RECORDS TO USE:
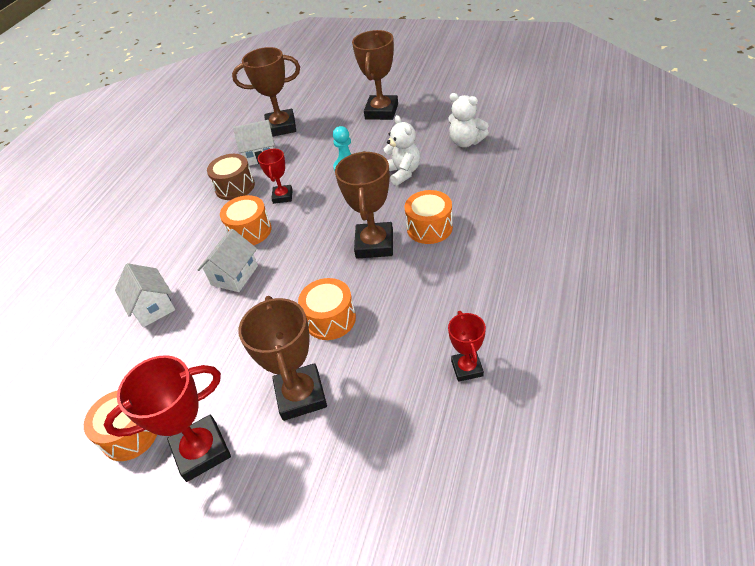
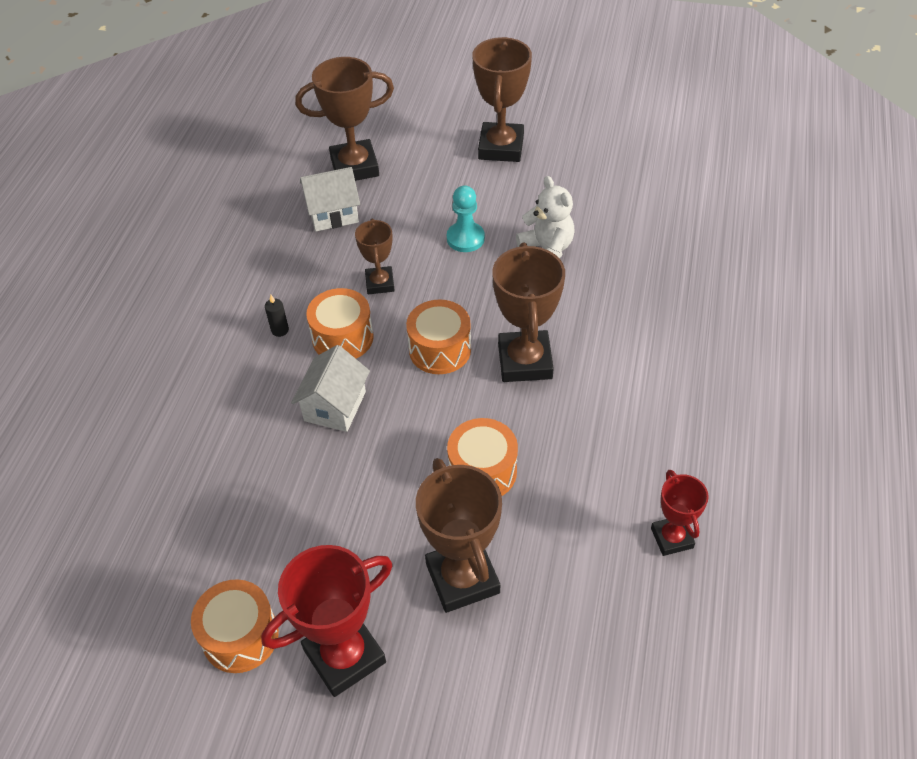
camera: 10 degrees left, 5 degrees up
white house [115,263,175,327] -> none
brown drum [207,154,255,200] -> none
red trophy [258,148,293,204] -> brown trophy [355,219,395,294]
orange drum [405,190,453,244] -> orange drum moved to [406,299,471,374]
white teddy bear [448,93,489,147] -> none
none -> black candle [265,295,289,337]

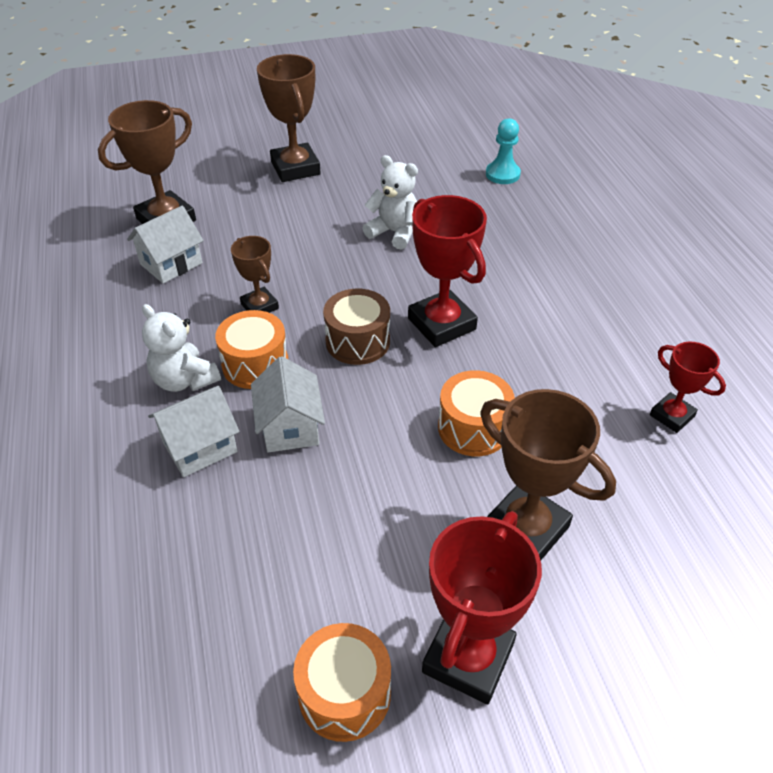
camera: 30 degrees left, 5 degrees down
black candle [265,295,289,337] -> white teddy bear [142,304,221,392]
orange drum [406,299,471,374] -> brown drum [323,289,390,365]
turquoise pawn [447,186,485,252] -> turquoise pawn moved to [486,118,521,184]
brown trophy [492,242,565,382] -> red trophy [408,195,487,347]
none -> white house [148,386,240,477]

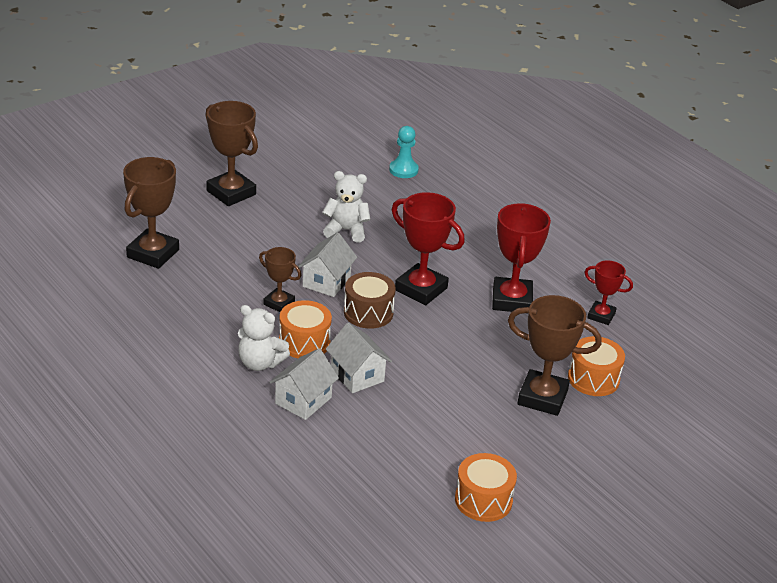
camera: 25 degrees left, 10 degrees down
white house [127,206,204,283] -> white house moved to [298,232,357,297]
red trophy [422,511,542,704] -> red trophy moved to [492,203,551,312]
orange drum [438,370,515,456] -> orange drum moved to [568,336,625,396]

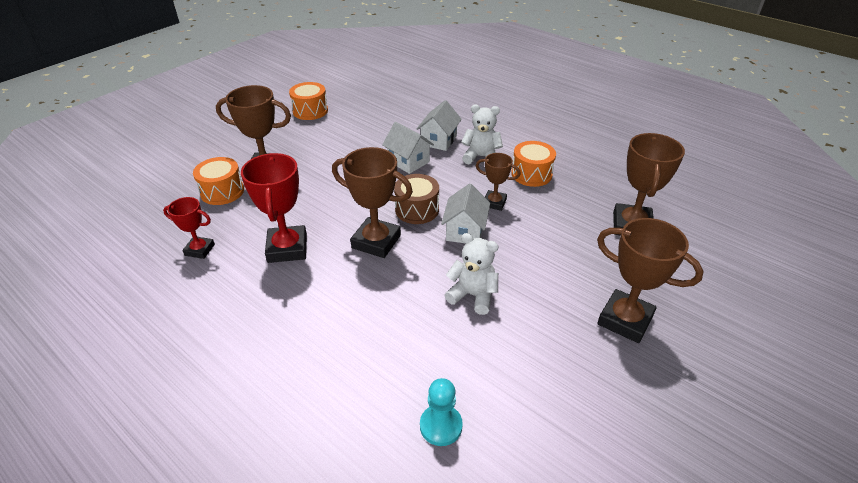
camera: 170 degrees right, 5 degrees up
orange drum [279,300,332,358] -> orange drum moved to [511,141,556,187]
white teddy bear [322,171,370,242] -> white teddy bear turned 150 degrees counterclockwise [444,233,499,315]
red trophy [392,192,465,305] -> brown trophy [332,147,413,258]

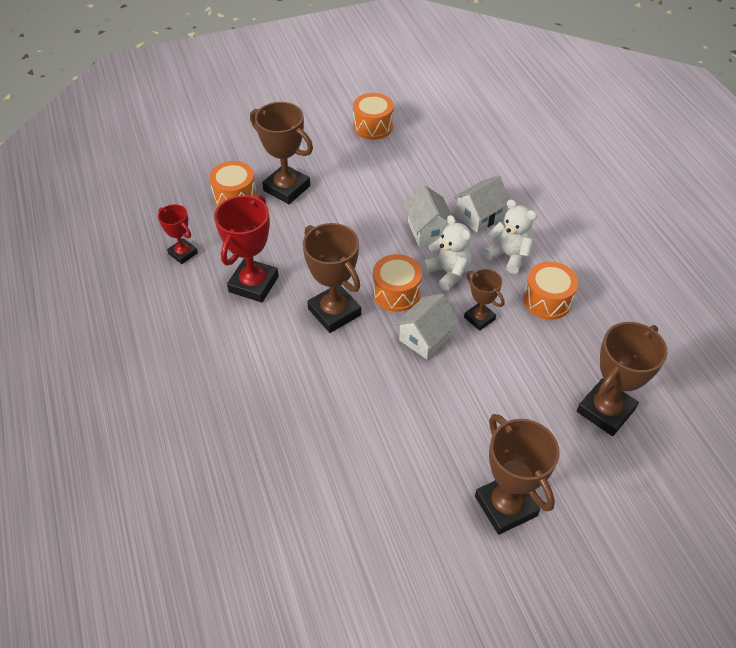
camera: 30 degrees right, 10 degrees up
brown drum [394,174,439,224] -> orange drum [373,254,422,312]
turquoise pawn [420,378,463,446] -> none
white teddy bear [444,233,499,315] -> white teddy bear moved to [423,215,471,291]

BRIEF:
Give back every record precisely as it stands, without the images.

ANSWER SPACE:
camera: 10 degrees left, 5 degrees up
white house [115,263,175,327] -> none
brown drum [207,154,255,200] -> none
red trophy [258,148,293,204] -> brown trophy [355,219,395,294]
orange drum [405,190,453,244] -> orange drum moved to [406,299,471,374]
white teddy bear [448,93,489,147] -> none
none -> black candle [265,295,289,337]

camera: 30 degrees left, 5 degrees down
black candle [265,295,289,337] -> white teddy bear [142,304,221,392]
orange drum [406,299,471,374] -> brown drum [323,289,390,365]
turquoise pawn [447,186,485,252] -> turquoise pawn moved to [486,118,521,184]
brown trophy [492,242,565,382] -> red trophy [408,195,487,347]
none -> white house [148,386,240,477]

camera: 25 degrees left, 10 degrees down
white house [127,206,204,283] -> white house moved to [298,232,357,297]
red trophy [422,511,542,704] -> red trophy moved to [492,203,551,312]
orange drum [438,370,515,456] -> orange drum moved to [568,336,625,396]

camera: 170 degrees right, 5 degrees up
orange drum [279,300,332,358] -> orange drum moved to [511,141,556,187]
white teddy bear [322,171,370,242] -> white teddy bear turned 150 degrees counterclockwise [444,233,499,315]
red trophy [392,192,465,305] -> brown trophy [332,147,413,258]

camera: 30 degrees right, 10 degrees up
brown drum [394,174,439,224] -> orange drum [373,254,422,312]
turquoise pawn [420,378,463,446] -> none
white teddy bear [444,233,499,315] -> white teddy bear moved to [423,215,471,291]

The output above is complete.